* [EXERCISE BRIEF]: Could you copy every line of the data that contains "brown"?

*** RECORDS FOR THE TASK ***

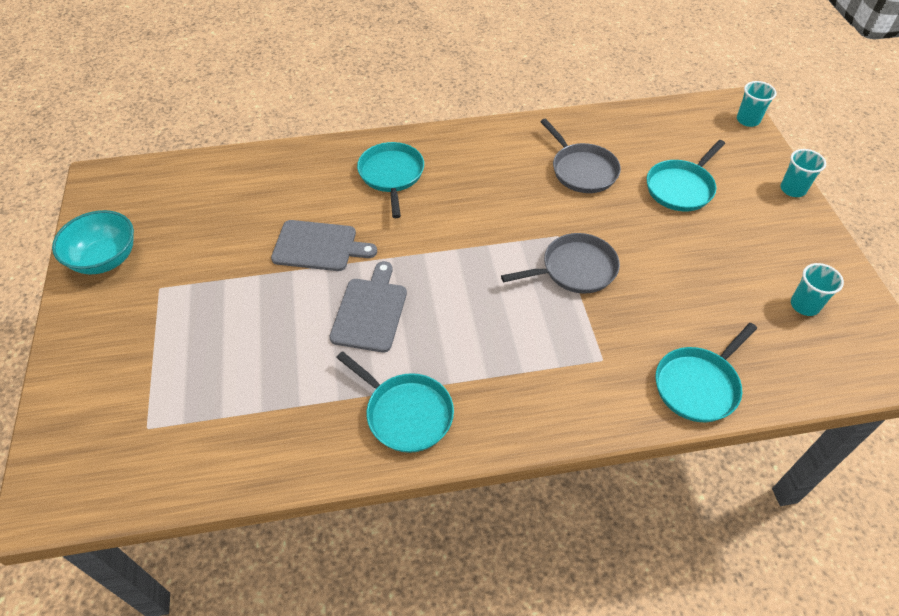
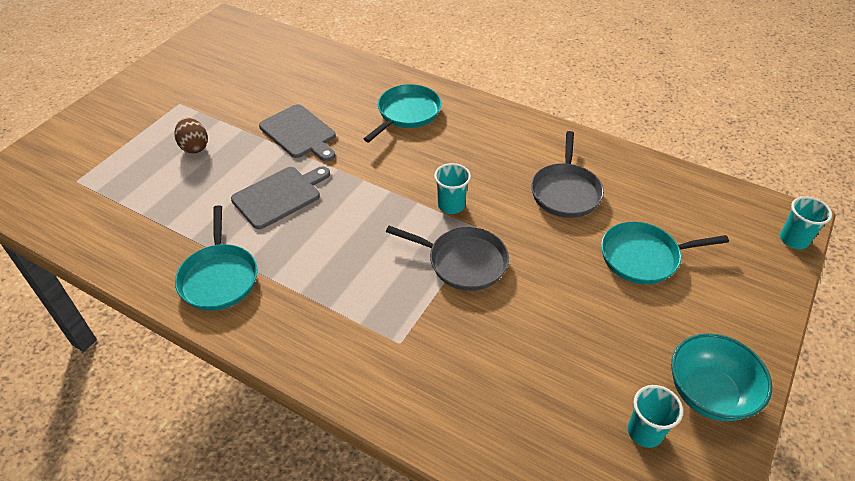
camera: 40 degrees right, 5 degrees down
turquoise bowl [52,210,134,274] -> turquoise bowl moved to [671,333,772,421]
turquoise pan [655,323,757,422] -> none
turquoise cup [780,149,826,197] -> turquoise cup moved to [434,163,471,214]
none -> brown egg [174,118,208,154]

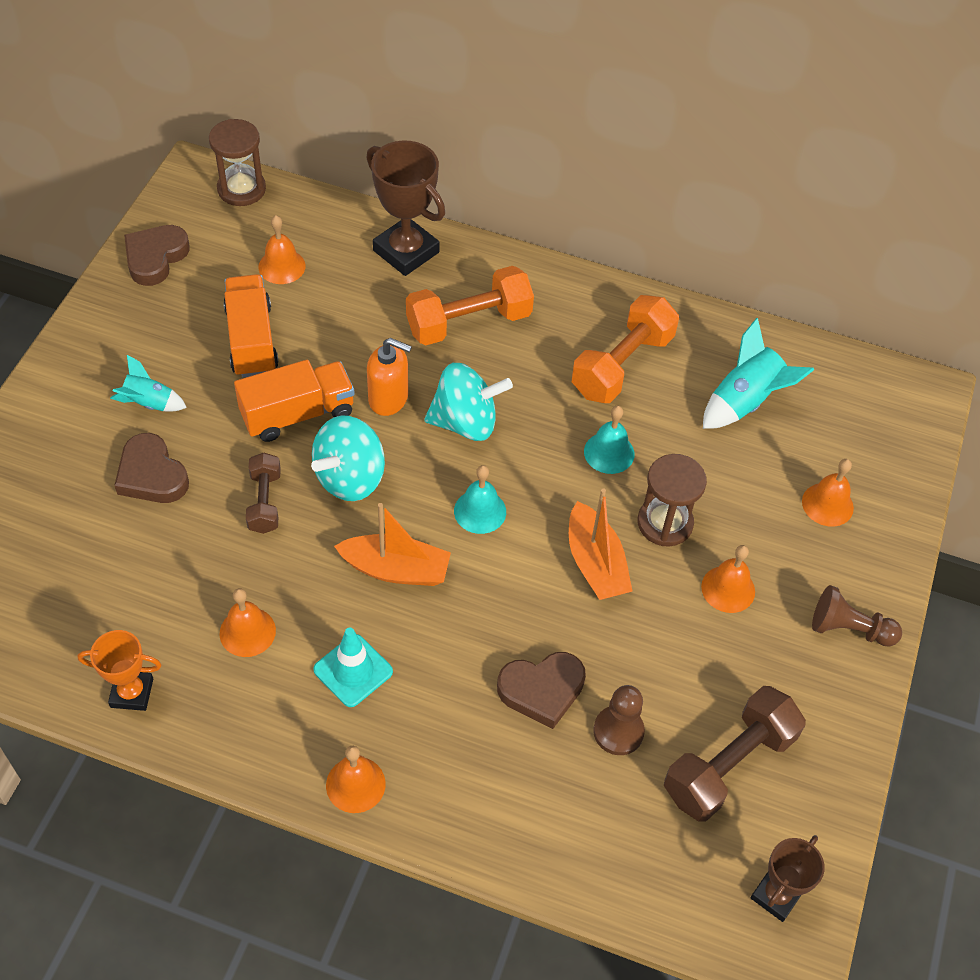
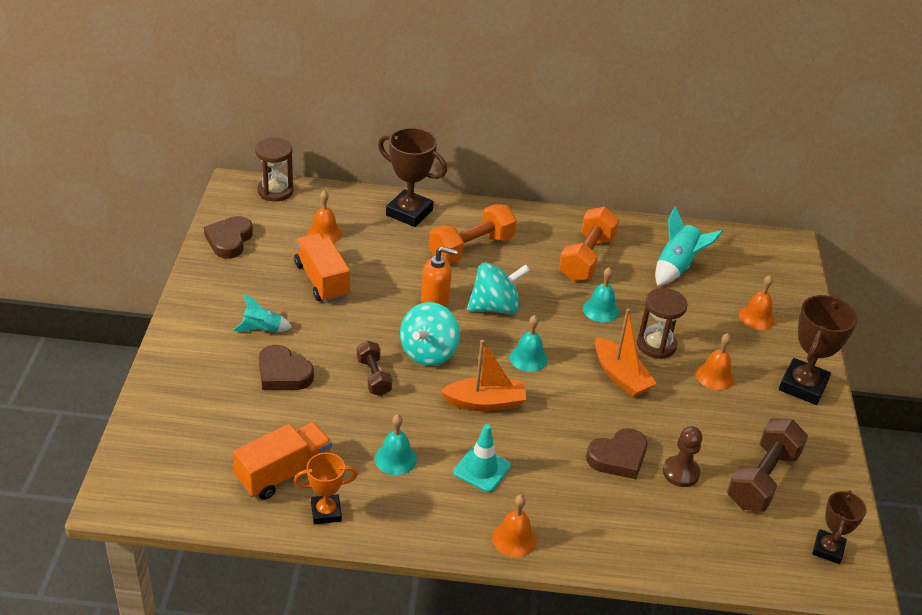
camera: 15 degrees left, 15 degrees down
orange bell [220,588,276,657] -> turquoise bell [375,414,417,475]
orange truck [234,360,355,442] -> orange truck moved to [233,422,332,500]
brown pawn [812,585,902,647] -> brown trophy [779,295,858,405]

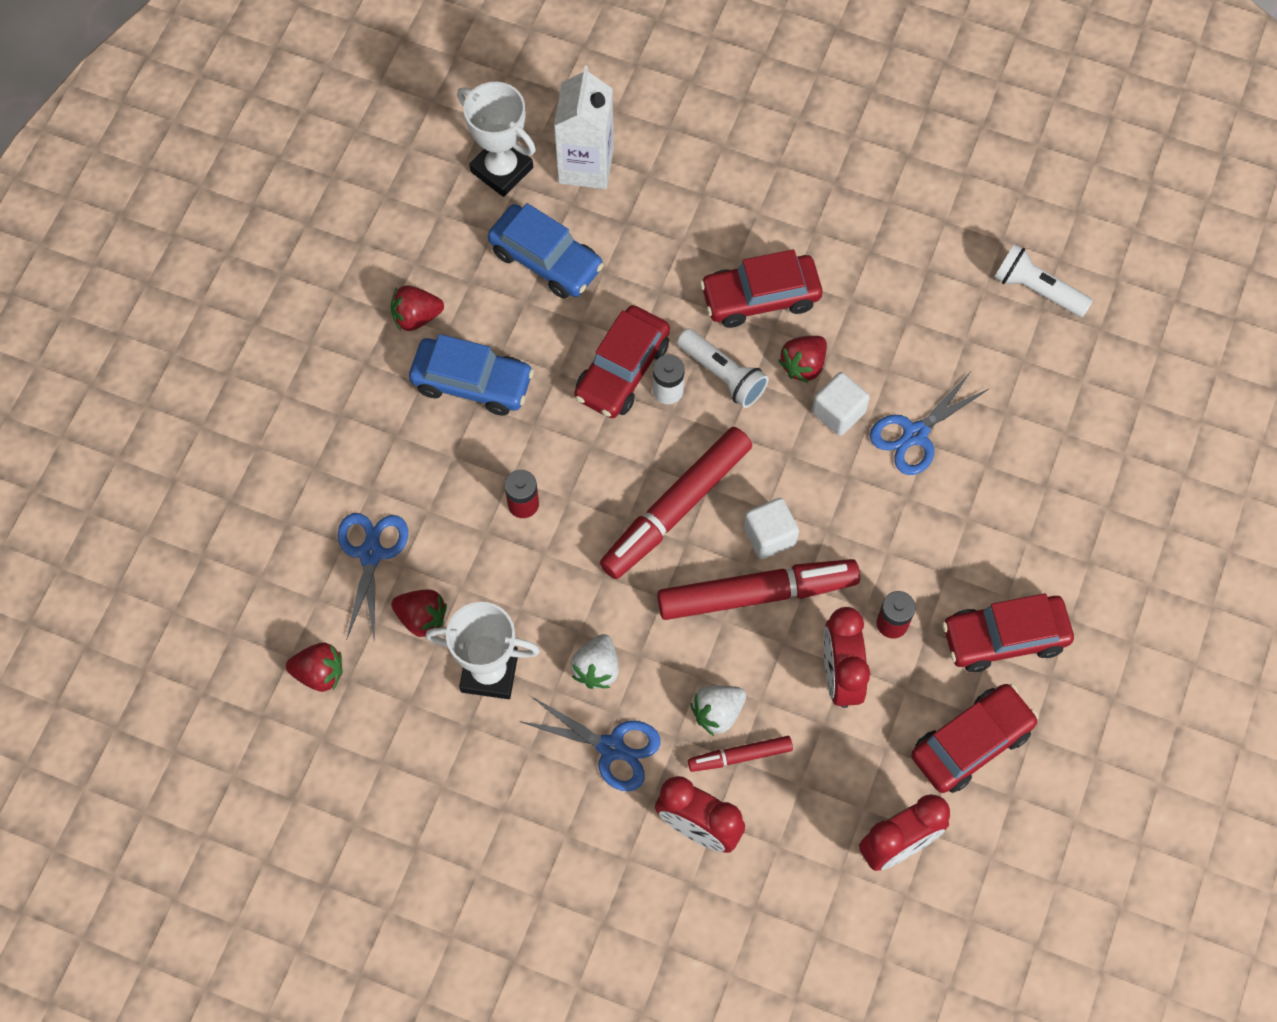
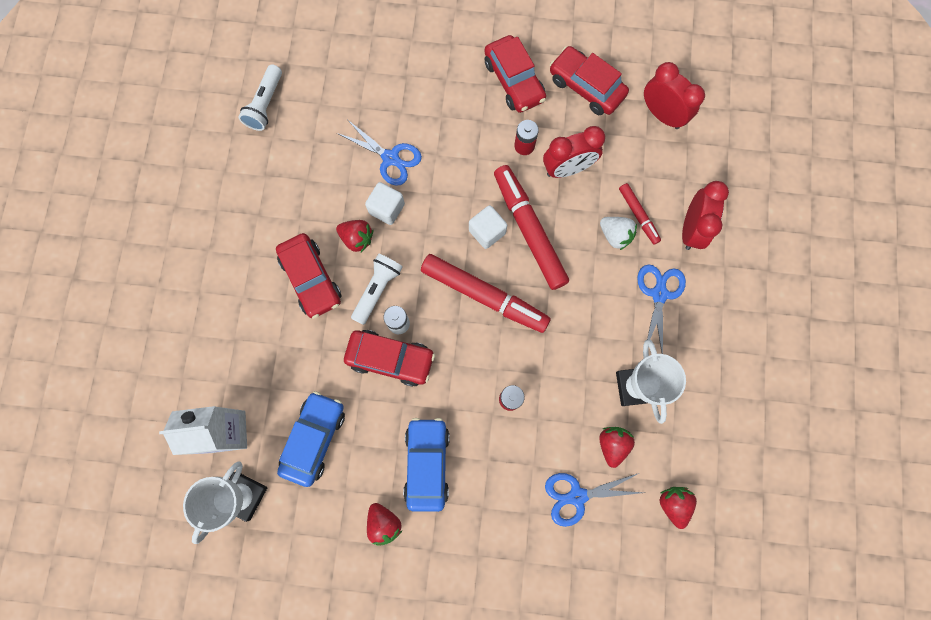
camera: 105 degrees left, 10 degrees up
white strawberry [571,634,619,689] -> none

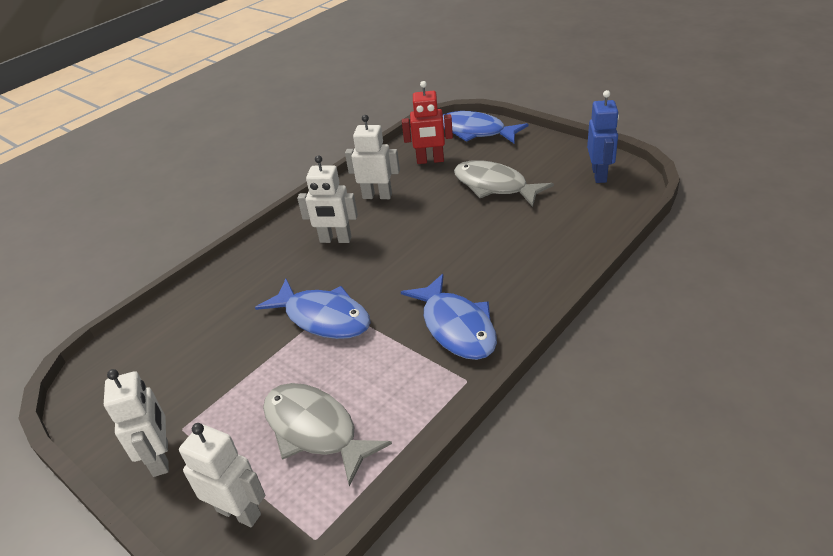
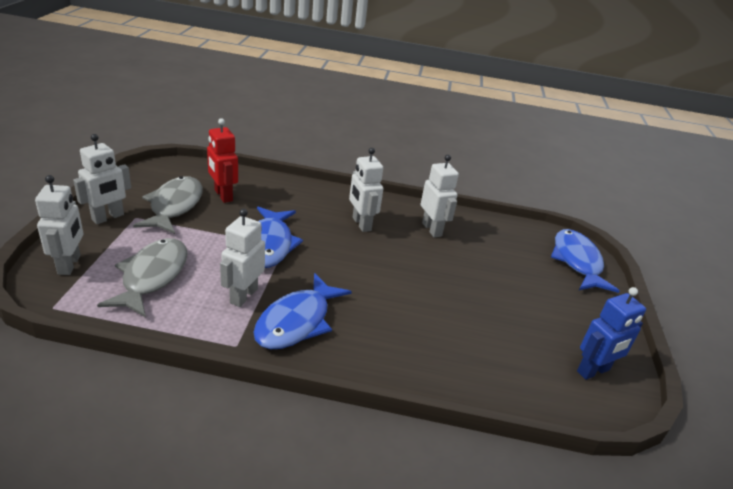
camera: 50 degrees right, 5 degrees down
red robot [402,81,453,164] -> red robot moved to [207,118,238,203]
grey fish [454,160,554,207] -> grey fish moved to [133,176,203,234]
none -> white robot [220,209,265,307]

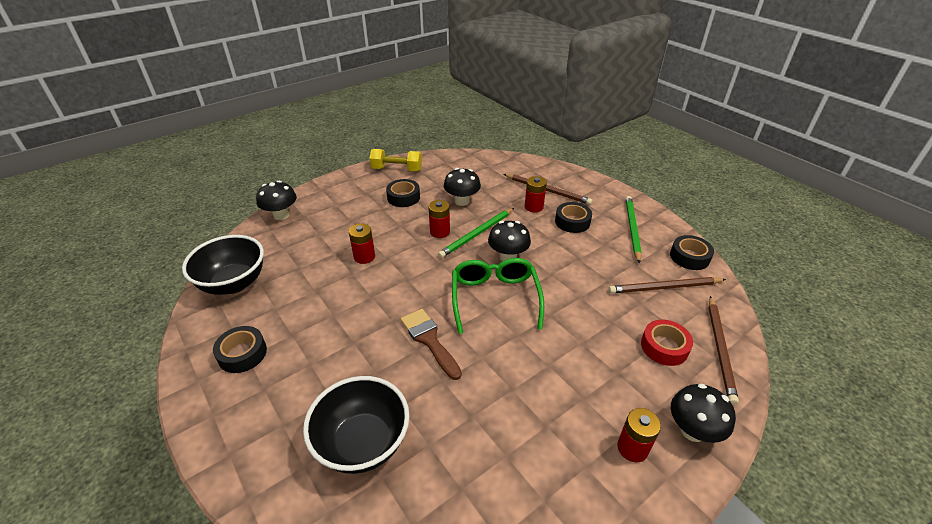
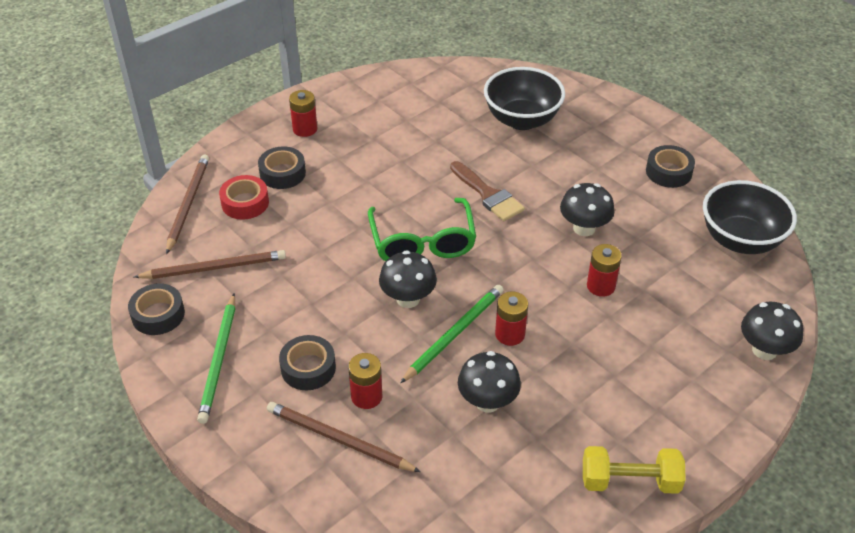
camera: 175 degrees right, 5 degrees up
black tape [386,179,420,207] -> black tape moved to [258,146,306,189]
black mushroom [671,384,736,443] -> black mushroom moved to [560,183,615,236]

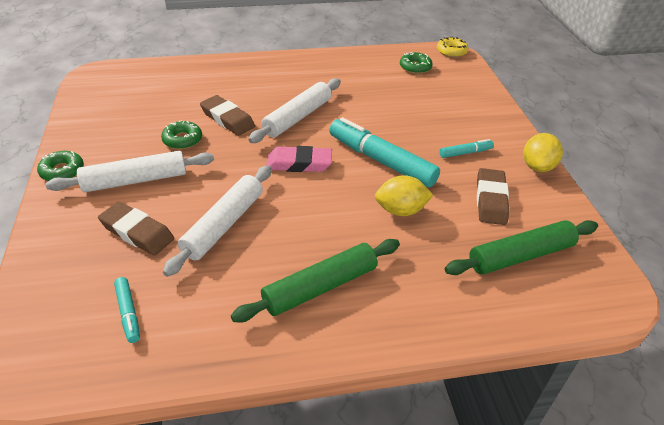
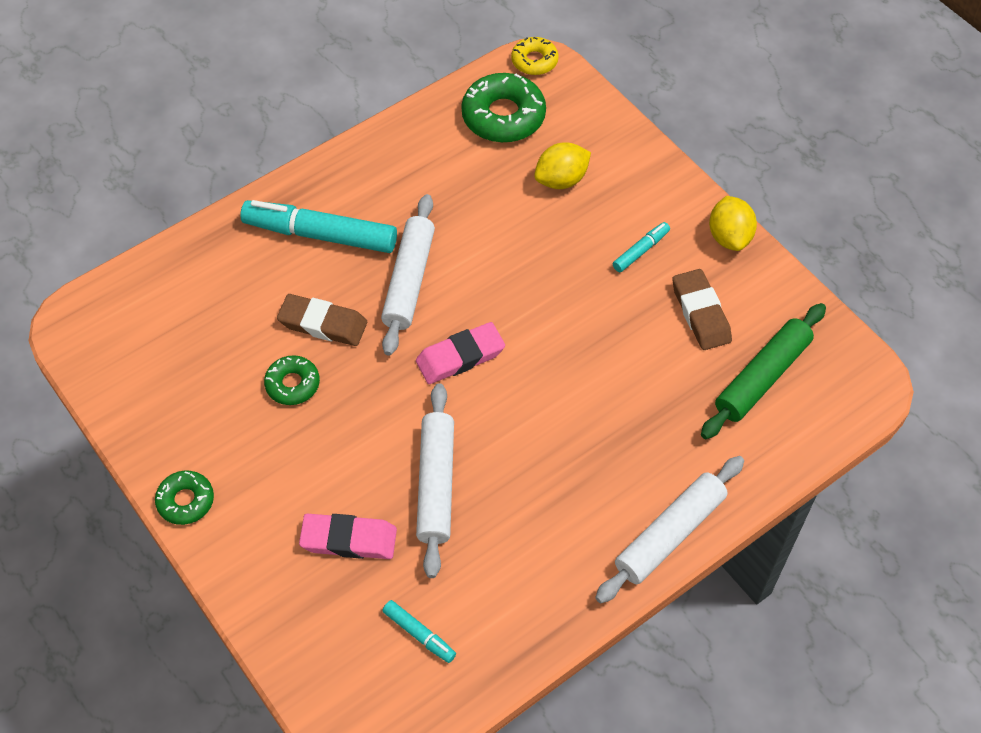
camera: 25 degrees left, 15 degrees up
white rolling pin [46,151,214,192] -> white rolling pin moved to [595,456,744,603]
brown eraser [98,202,174,256] -> pink eraser [299,514,397,559]
green rolling pin [231,239,400,323] -> none
turquoise marker [329,118,440,187] -> turquoise marker moved to [240,200,397,253]
yellow lemon [375,175,433,216] -> yellow lemon moved to [534,142,591,189]
green donut [400,52,433,74] -> green donut [461,73,546,143], size x1.74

***

* [WRITTEN REPLY]:
none -> brown egg [174,118,208,154]
brown pawn [812,585,902,647] -> brown trophy [779,295,858,405]
brown eraser [98,202,174,256] -> pink eraser [299,514,397,559]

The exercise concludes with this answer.